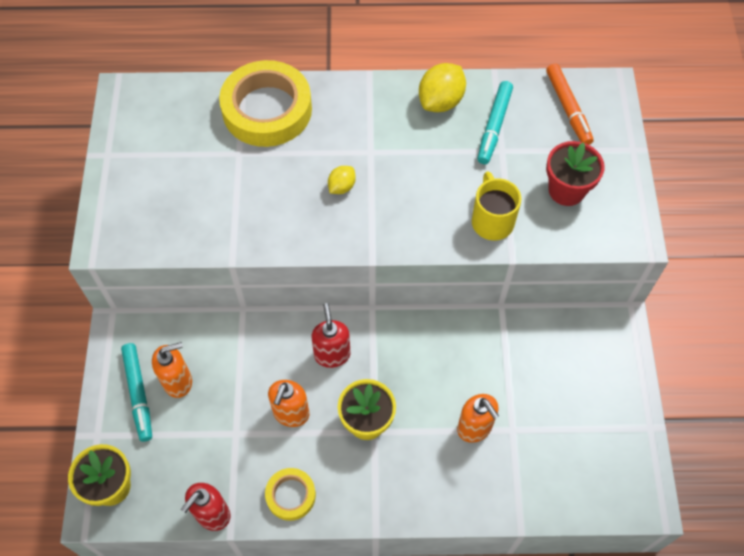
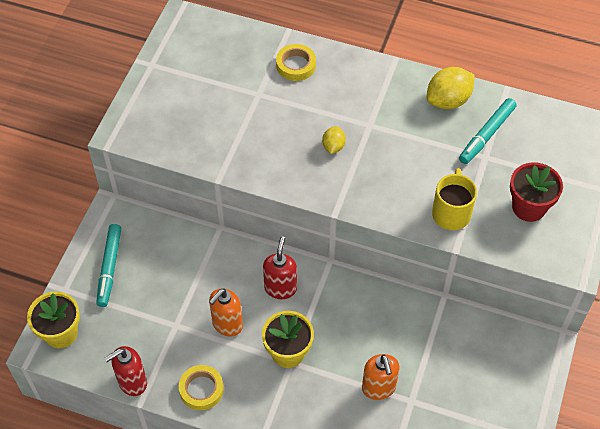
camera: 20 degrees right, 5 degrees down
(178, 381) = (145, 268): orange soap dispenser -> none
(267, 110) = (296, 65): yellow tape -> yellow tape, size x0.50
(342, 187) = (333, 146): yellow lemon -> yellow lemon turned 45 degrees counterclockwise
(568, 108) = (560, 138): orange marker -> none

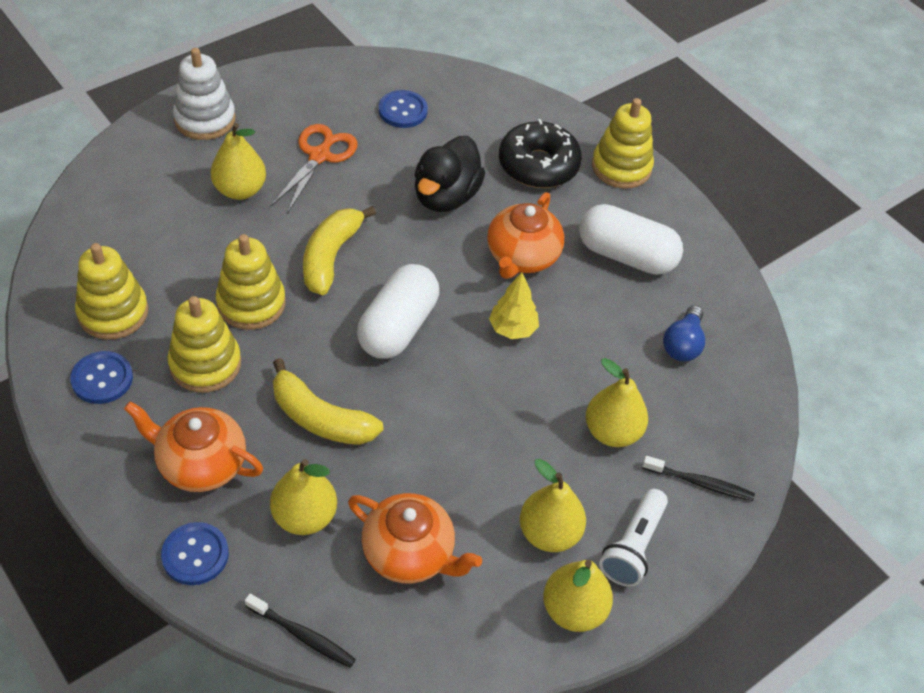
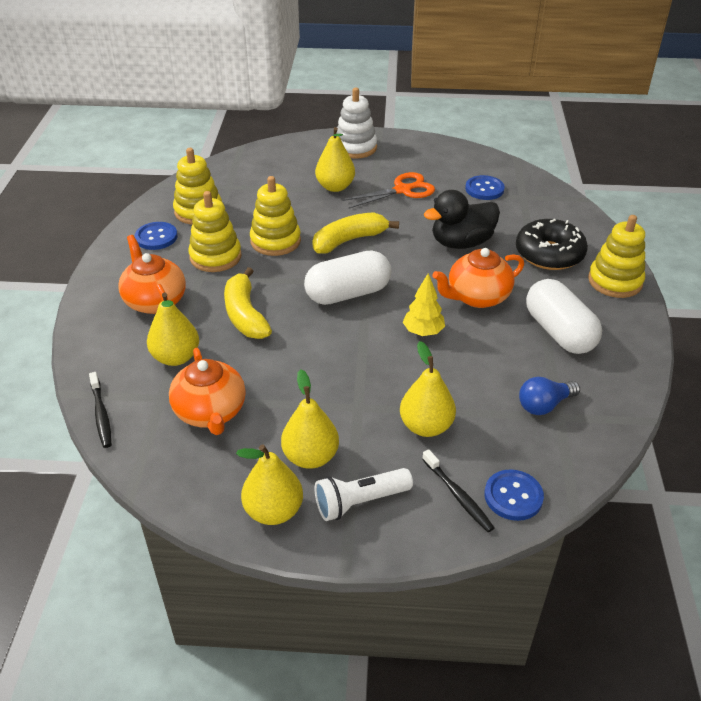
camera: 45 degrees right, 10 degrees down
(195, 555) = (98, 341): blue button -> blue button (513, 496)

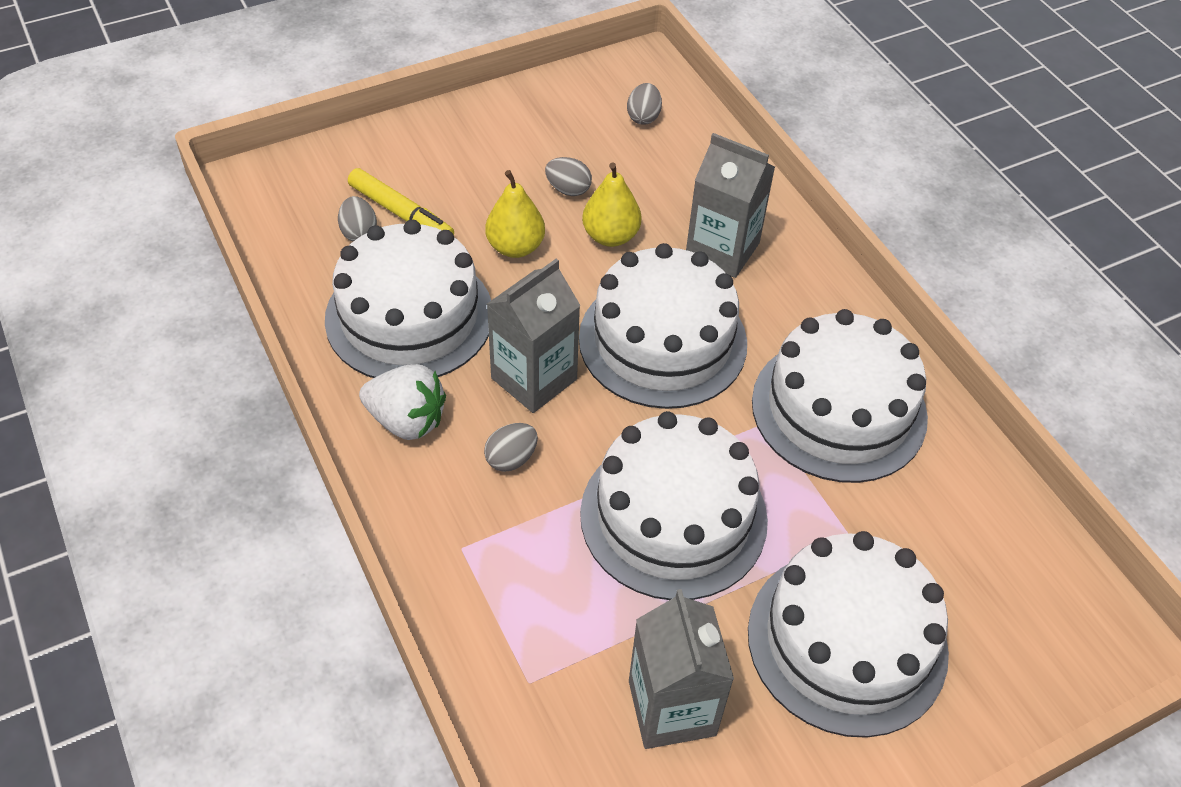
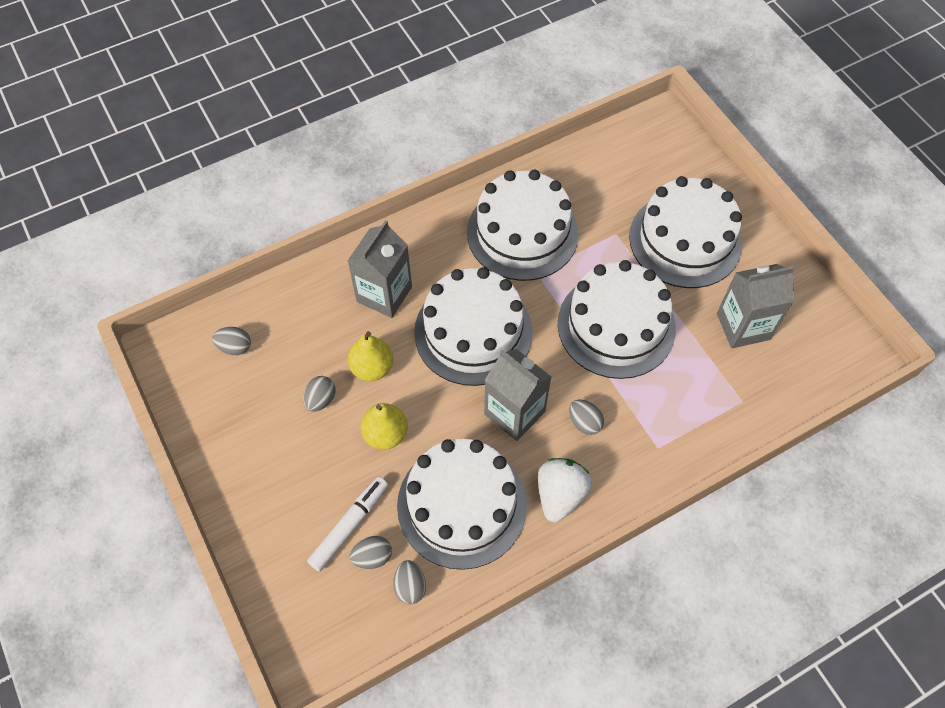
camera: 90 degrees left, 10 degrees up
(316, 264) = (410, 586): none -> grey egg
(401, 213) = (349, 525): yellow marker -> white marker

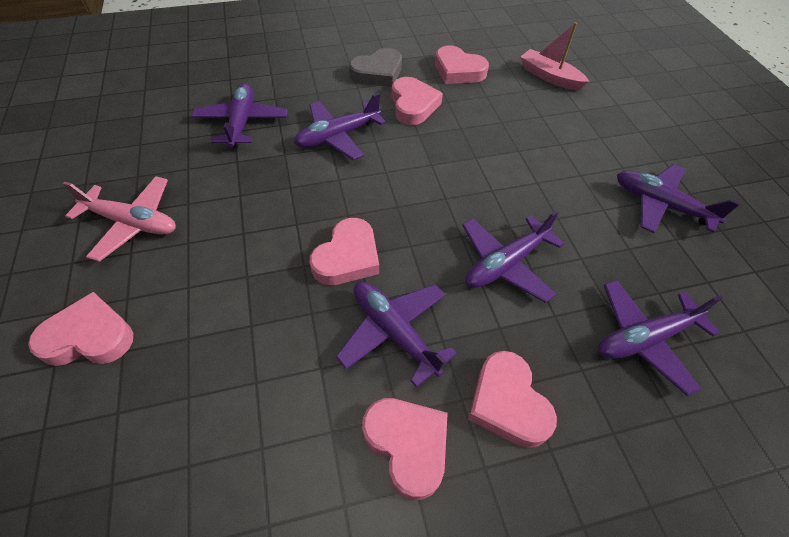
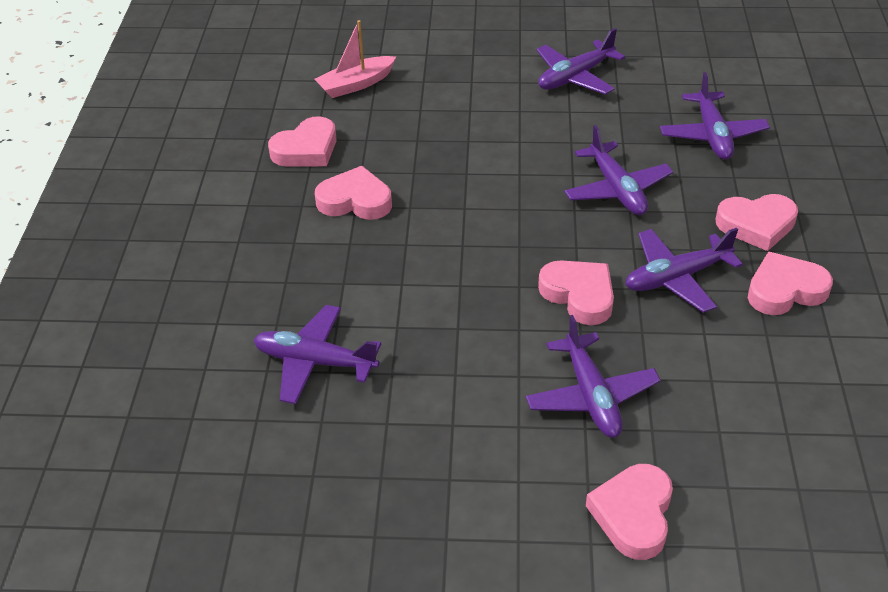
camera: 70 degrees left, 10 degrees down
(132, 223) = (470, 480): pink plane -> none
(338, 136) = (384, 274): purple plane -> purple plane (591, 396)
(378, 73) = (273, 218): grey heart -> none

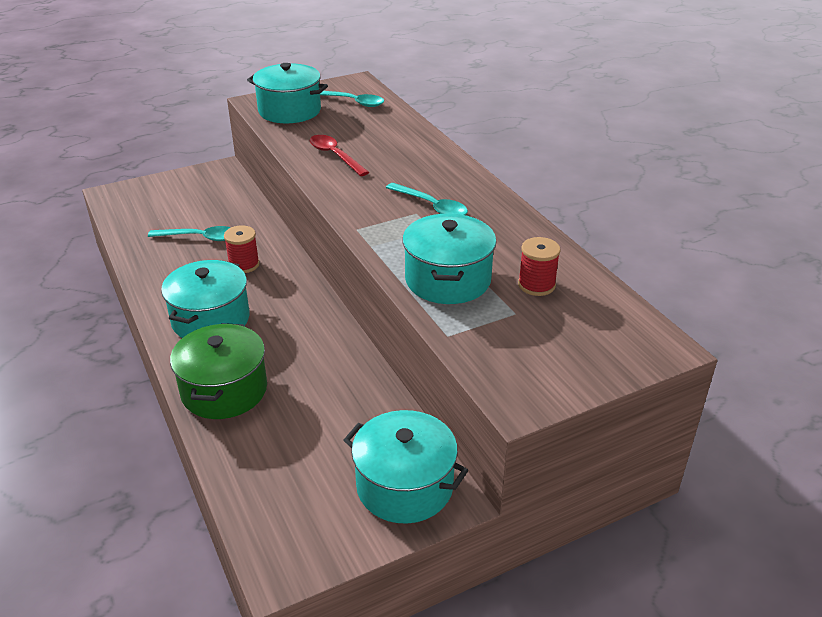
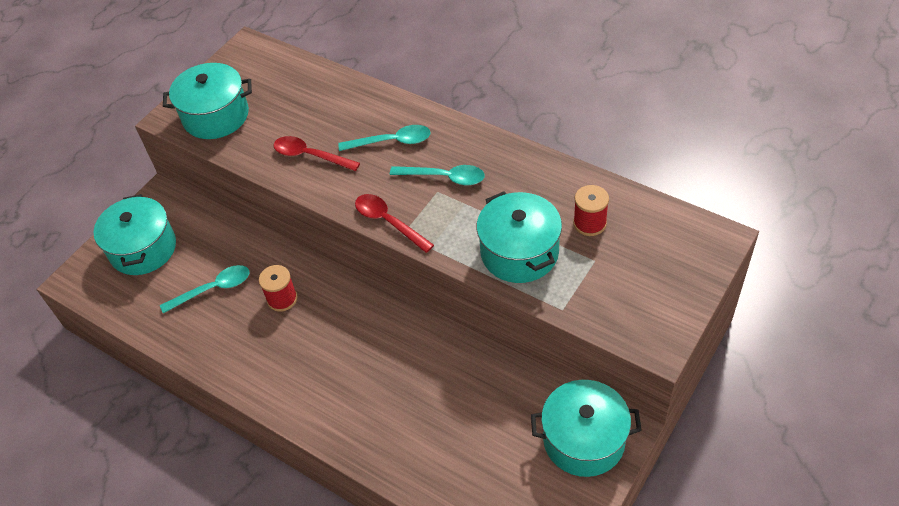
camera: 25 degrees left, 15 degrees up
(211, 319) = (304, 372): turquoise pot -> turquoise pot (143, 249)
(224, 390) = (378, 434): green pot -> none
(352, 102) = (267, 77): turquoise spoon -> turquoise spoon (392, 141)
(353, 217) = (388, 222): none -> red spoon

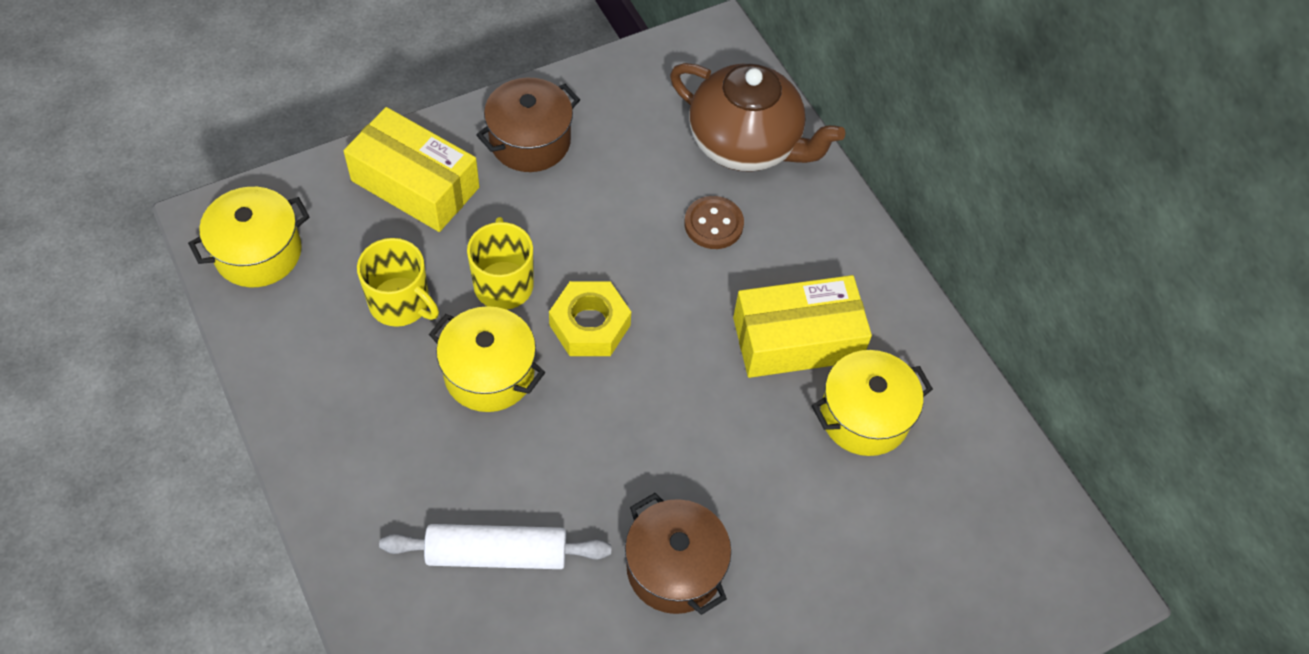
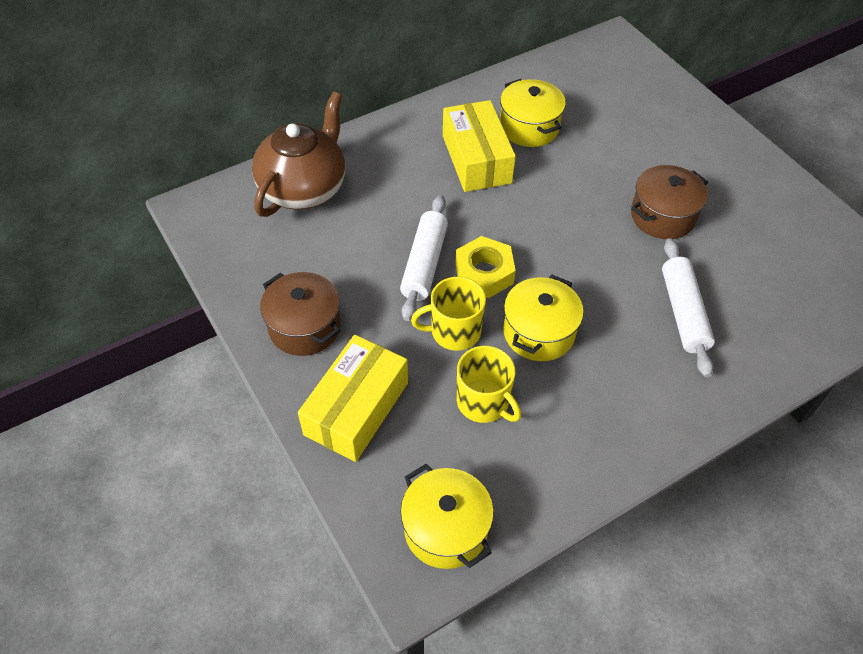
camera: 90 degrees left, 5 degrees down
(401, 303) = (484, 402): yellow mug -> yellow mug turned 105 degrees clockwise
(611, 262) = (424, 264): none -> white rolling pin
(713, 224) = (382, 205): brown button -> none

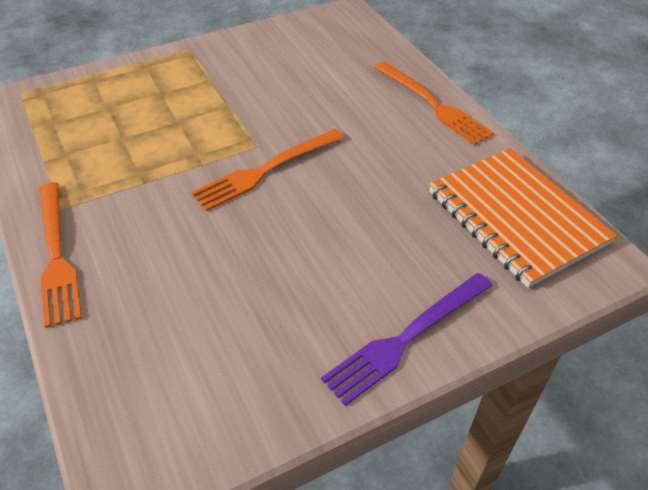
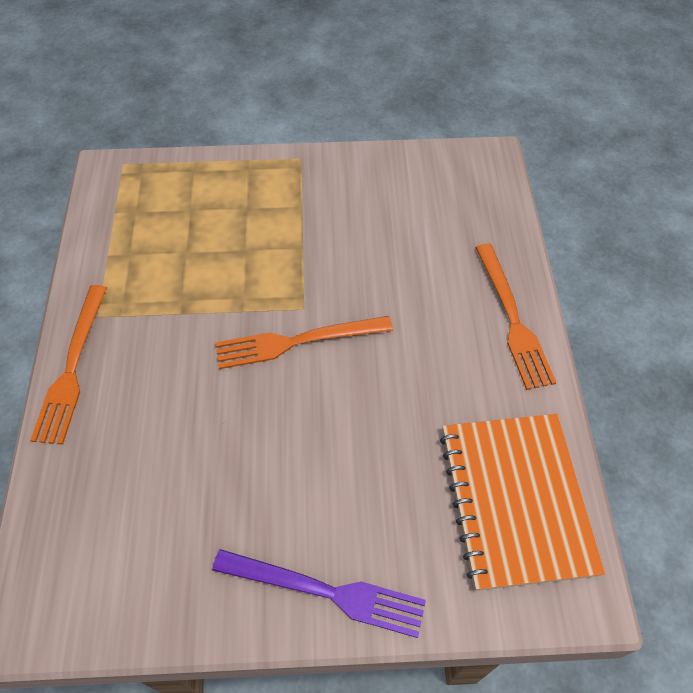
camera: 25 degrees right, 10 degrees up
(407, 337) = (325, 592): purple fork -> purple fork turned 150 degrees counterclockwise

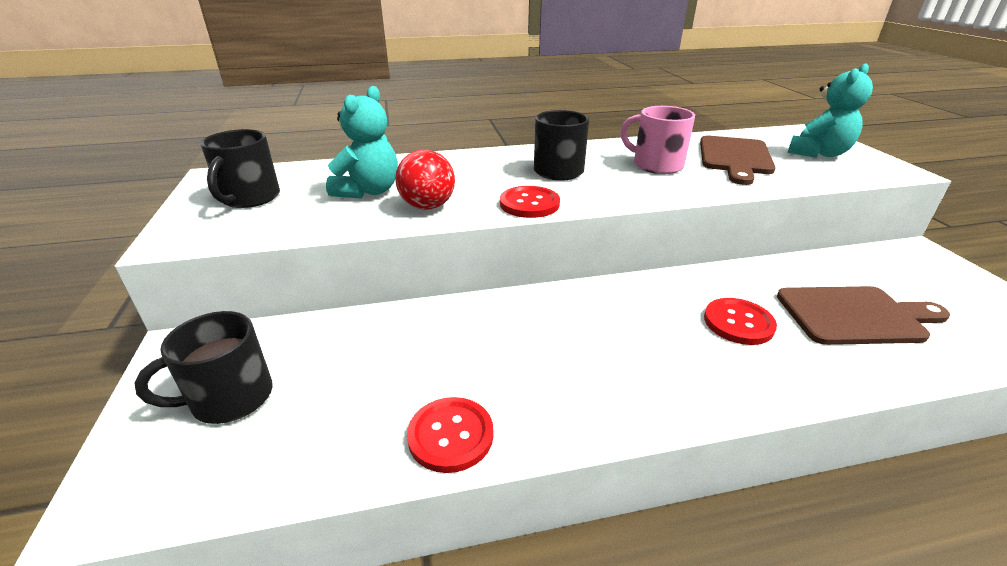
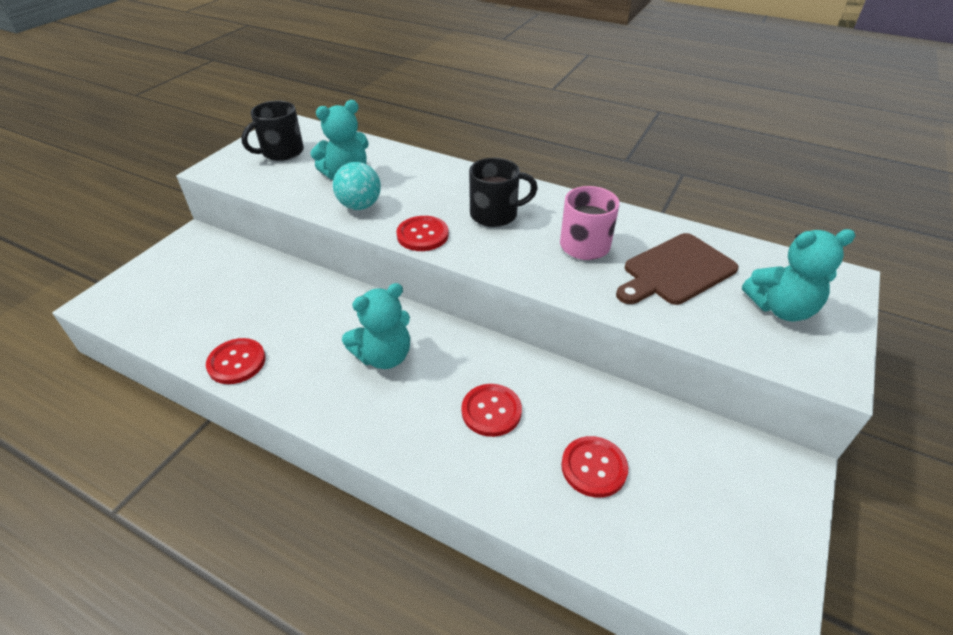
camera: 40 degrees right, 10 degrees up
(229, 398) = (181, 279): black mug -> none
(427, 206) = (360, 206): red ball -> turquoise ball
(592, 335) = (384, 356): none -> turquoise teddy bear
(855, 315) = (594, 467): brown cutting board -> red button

....

[TASK REQUIREMENTS]
Print only the lines from the first line of the data above through the one containing "camera: 45 degrees right, 10 degrees down", exactly as they are, with pictures omitted.

[FINISHED EXERCISE]
camera: 20 degrees right, 5 degrees down
(178, 381) = (145, 268): orange soap dispenser -> none
(267, 110) = (296, 65): yellow tape -> yellow tape, size x0.50
(342, 187) = (333, 146): yellow lemon -> yellow lemon turned 45 degrees counterclockwise
(568, 108) = (560, 138): orange marker -> none

camera: 45 degrees right, 10 degrees down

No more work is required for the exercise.